** Start RECORD EXTRACTS **
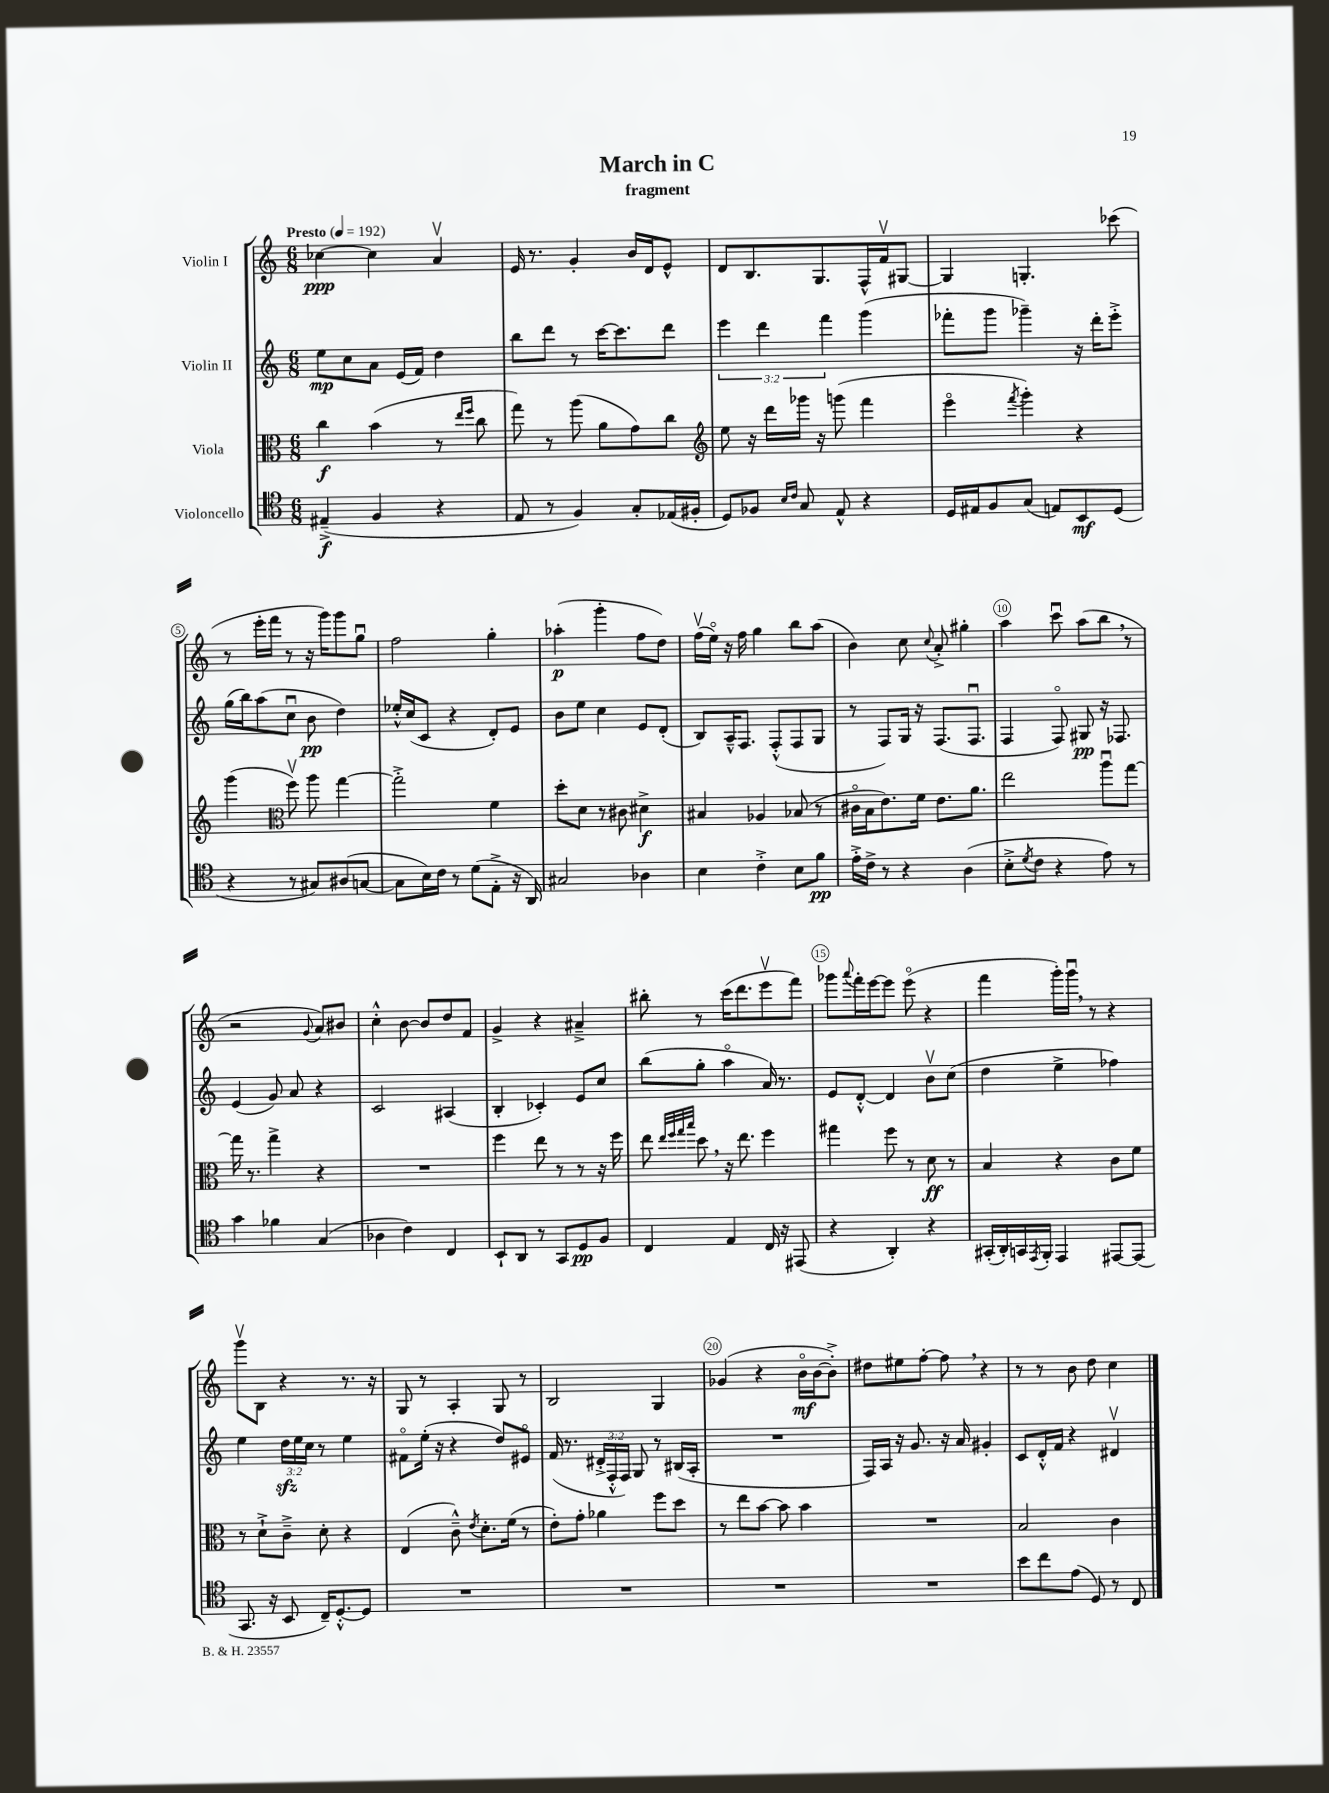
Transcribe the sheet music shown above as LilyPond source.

\header { title = "March in C" subtitle = "fragment" }
<<
\new StaffGroup <<
\new Staff = "s0" \with { instrumentName = "Violin I" } {
    \clef treble \key c \major \numericTimeSignature \time 6/8 \tempo "Presto" 4 = 192
    ces''4~\ppp ces''4 a'4\upbow |
    e'16 r8. g'4-. b'16 d'16 e'8-^ |
    d'8 b8. g8. f16-^ f'16\upbow gis8~ |
    gis4 g4.-. ces'''8( |
    r8 e'''16-. f'''16 r8 r16 g'''16) g'''8 g''8\downbow |
    f''2 g''4-. |
    aes''4-.\p( g'''4-. f''8 d''8) |
    f''16\upbow( e''16\flageolet) r16 f''16 g''4 b''8 a''8( |
    b'4) c''8 \appoggiatura { c''8 } a'8-.-> gis''4-. |
    a''4 c'''8\downbow a''8( b''8 \breathe r8 |
    r2 \appoggiatura { g'8 } a'8) bis'8 |
    c''4-.-^ b'8~ b'8 d''8 f'8 |
    g'4-> r4 ais'4---> |
    bis''8-. r8 c'''16( d'''8. e'''8\upbow f'''8) |
    ges'''8 \appoggiatura { a'''8 } f'''16-. e'''16~ e'''8 e'''8\flageolet( r4 |
    f'''4 g'''16-.) g'''16\downbow \breathe r8 r4 |
    g'''8\upbow b8 r4 r8. r16 |
    g8 r8 a4-. g8 r8 |
    b2 g4 |
    ges'4( r4 b'16\flageolet\mf b'16~ b'8-.->) |
    dis''8 eis''8 f''8~-. f''8 \breathe r4 |
    r8 r8 b'8 d''8 c''4 \bar "|." |
}
\new Staff = "s1" \with { instrumentName = "Violin II" } {
    \clef treble \key c \major \numericTimeSignature \time 6/8 \override Staff.TupletNumber.text = #tuplet-number::calc-fraction-text
    e''8\mp c''8 a'8 e'16( f'16) d''4 |
    b''8 d'''8 r8 c'''16~ c'''8. d'''8 |
    \tuplet 3/2 { e'''4 d'''4 f'''4 } g'''4( |
    fes'''8-. g'''8 ges'''4--) r16 d'''16-. e'''8-.-> |
    g''16( b''16) a''8( c''8\downbow b'8\pp d''4) |
    ees''16-.-^ c''16( c'8 r4 d'8-.) e'8 |
    b'8 e''8 c''4 e'8 d'8-.( |
    b8) a16---^ f8. f8-.-^( f8 g8 |
    r8 f8) g16 r16 f8.( f8.\downbow |
    f4 f8\flageolet) gis8\pp r16 fes8. |
    e'4( g'8) a'8 r4 |
    c'2 ais4( |
    b4-. ces'4-.) e'8 c''8 |
    b''8( g''8-. a''4\flageolet a'16) r8. |
    e'8 d'8~-.-^ d'4 b'8\upbow c''8( |
    d''4 e''4-> fes''4) |
    e''4 \tuplet 3/2 { d''16\sfz e''16 c''16 } r8 e''4 |
    fis'8\flageolet e''16-.( r16 r4 d''8) eis'8\flageolet |
    f'16( r8. \tuplet 3/2 { dis'16-.-> f16-.-^ f16) } g8 r8 bis16( a16-. |
    R2. |
    f16) a16 r16 g'8. r16 a'16 gis'4-. |
    c'8 d'16-.-^ f'16 r4 dis'4\upbow \bar "|." |
}
\new Staff = "s2" \with { instrumentName = "Viola" } {
    \clef alto \key c \major \numericTimeSignature \time 6/8
    c''4\f b'4( r8 \grace { e''16 f''16 } c''8 |
    g''8) r8 a''8( a'8 g'8) c''8 |
    \clef treble e''8 r16 d'''16 ges'''16 r16 g'''8( f'''4 |
    e'''4\flageolet \acciaccatura { f'''8 } g'''4-.) r4 |
    g'''4( \clef alto f''8\upbow) a''8 g''4~ |
    g''2-.-> f'4 |
    d''8-. d'8 r8 cis'8 dis'4->\f |
    bis4 aes4 bes8( r8 |
    cis'16\flageolet b16 e'8.) f'16 e'8. a'8. |
    e''2 a''8\downbow g''8~ |
    g''16 r8. g''4-> r4 |
    R2. |
    f''4 e''8 r8 r8 r16 f''16 |
    e''8 \grace { e''32 f''32 g''32 b''32 } d''8 \breathe r16 e''8. f''4 |
    gis''4 f''8 r8 d'8\ff r8 |
    b4 r4 c'8 f'8 |
    r8 d'8-!-> c'8---> d'8-. r4 |
    e4( c'8---^) \acciaccatura { e'8 } d'8.-. f'16( r8 |
    e'8-.) g'8-. aes'4 f''8 d''8 |
    r8 e''8 b'8~ b'8 b'4 |
    R2. |
    b2 c'4 \bar "|." |
}
\new Staff = "s3" \with { instrumentName = "Violoncello" } {
    \clef tenor \key c \major \numericTimeSignature \time 6/8
    eis4--->\f( f4 r4 |
    e8 r8 f4) g8-. ees16( fis16-. |
    d8) fes8 \grace { b16 c'16 } g8 e8-^ r4 |
    d16 eis16 f8 g8( e8) b,8\mf d8( |
    r4 r8 gis8) ais8( g8~ |
    g8 b16) c'16 r8 d'8( e8-.-> r16 a,16) |
    gis2 aes4 |
    b4 c'4-.-> b8 f'8\pp |
    e'16-.-> c'16-> r8 r4 a4( |
    b8-.-> \acciaccatura { d'8 } c'8 r4 e'8) r8 |
    g'4 fes'4 g4( |
    aes4 c'4) c4 |
    b,8-! a,8 r8 g,8 d8\pp f8 |
    c4 e4 c16 r16 eis,8( |
    r4 a,4-.) r4 |
    gis,16-.( a,16-.) g,16 \acciaccatura { e,8 } f,16-. e,4 eis,8~ eis,8( |
    g,8. r16 b,8 c16--) d8.~-.-^ d8 |
    R2. |
    R2. |
    R2. |
    R2. |
    b'8 c''8 e'8( d8) r8 c8 \bar "|." |
}
>>
>>
\layout { \context { \Score \override BarNumber.break-visibility = ##(#f #t #t) barNumberVisibility = #(every-nth-bar-number-visible 5) \override BarNumber.stencil = #(make-stencil-circler 0.1 0.3 ly:text-interface::print) } }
** End RECORD EXTRACTS **
PROBLEM
Identify every line above that contains the string "downbow", and copy each of those lines in full.

EXERCISE RESPONSE
    r8 e'''16-. f'''16 r8 r16 g'''16) g'''8 g''8\downbow |
    a''4 c'''8\downbow a''8( b''8 \breathe r8 |
    f'''4 g'''16-.) g'''16\downbow \breathe r8 r4 |
    g''16( b''16) a''8( c''8\downbow b'8\pp d''4) |
    r8 f8) g16 r16 f8.( f8.\downbow |
    e''2 a''8\downbow g''8~ |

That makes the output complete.